**Goal of the exercise:**
Find the lines of the material below that include the string "purple", then copy each one.

**Data below:**
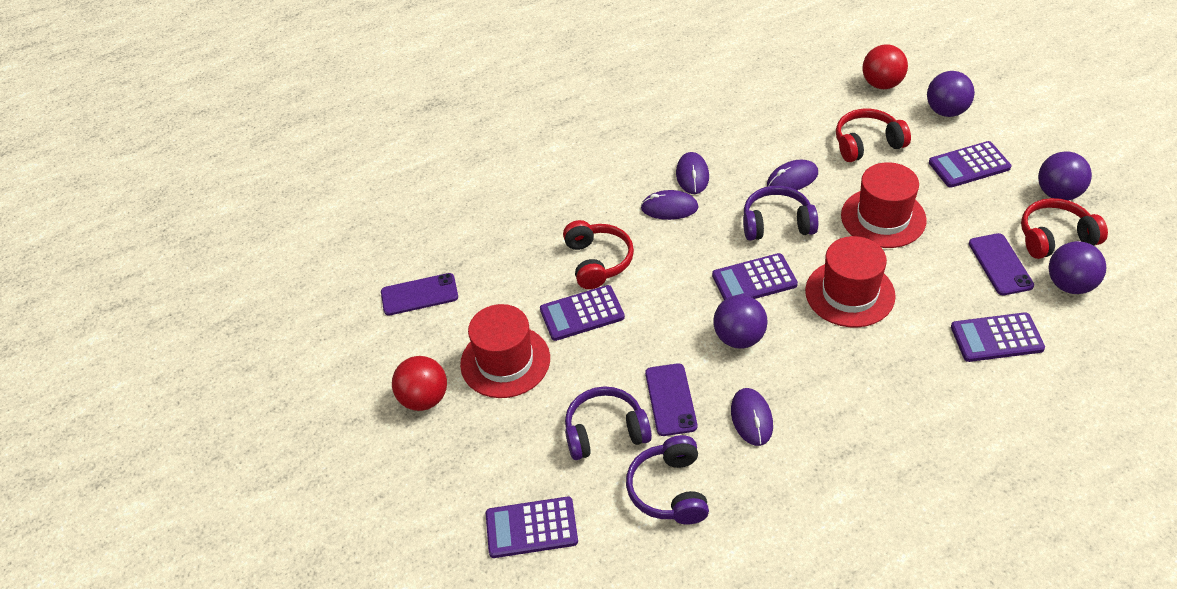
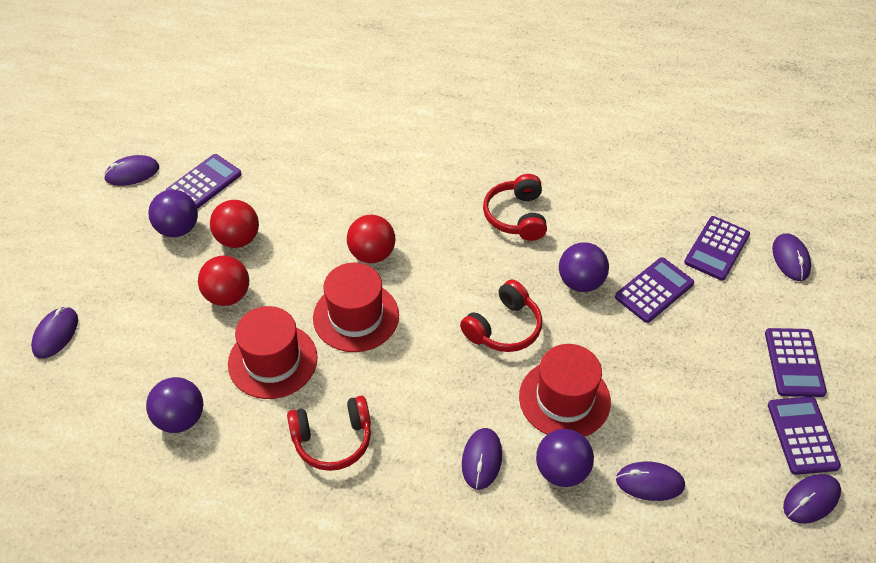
purple headphones: 3 -> 0
purple mouse: 4 -> 6
purple phone: 3 -> 0
red ball: 2 -> 3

**Exercise response:**
purple headphones: 3 -> 0
purple mouse: 4 -> 6
purple phone: 3 -> 0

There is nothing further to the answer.